**Task item**
Please copy each line of the listing that includes the string "trophy".

**Data shown**
====

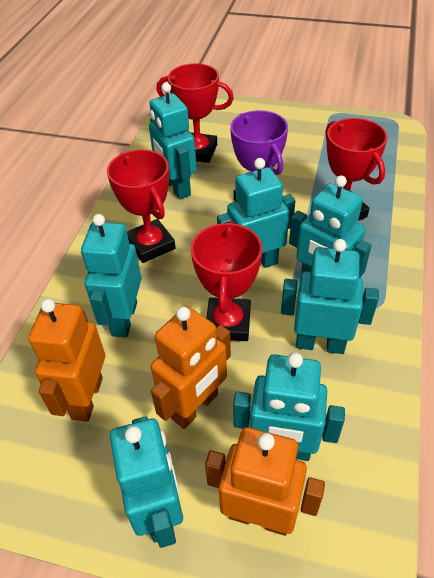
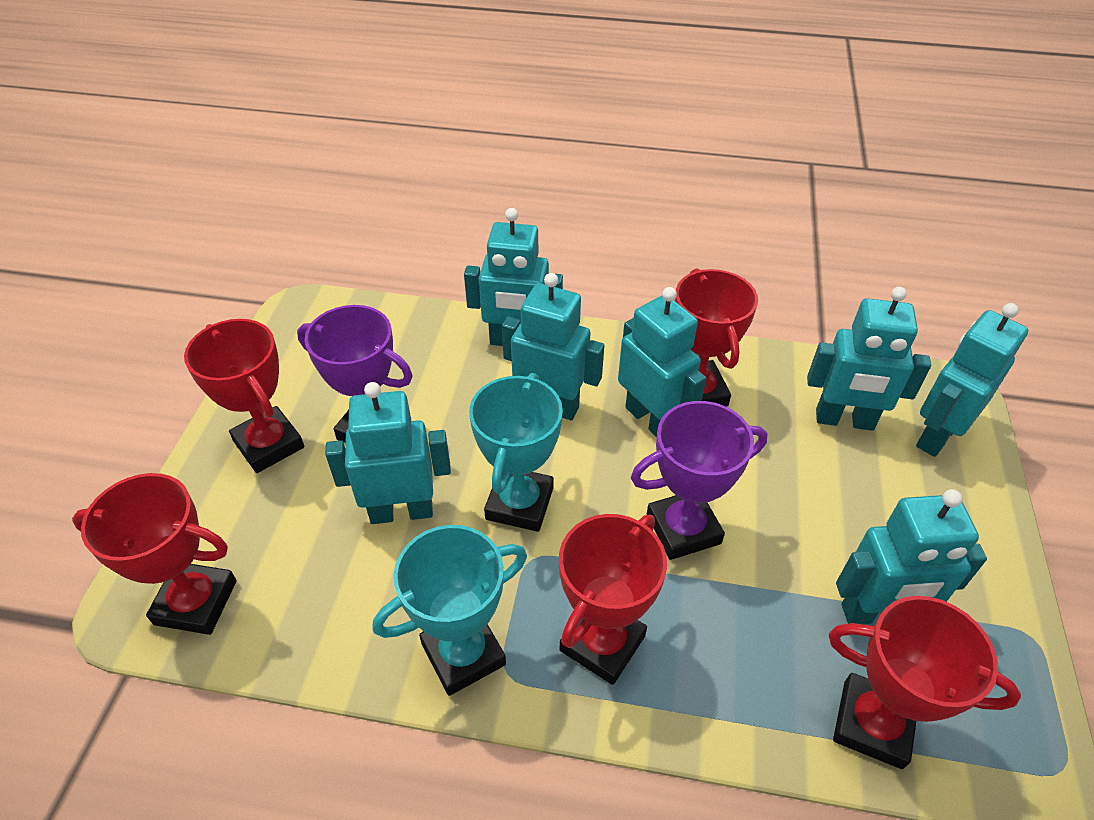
orange robot: 3 -> 0
purple trophy: 1 -> 2
red trophy: 4 -> 5
turquoise trophy: 0 -> 2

====

**Response below**
purple trophy: 1 -> 2
red trophy: 4 -> 5
turquoise trophy: 0 -> 2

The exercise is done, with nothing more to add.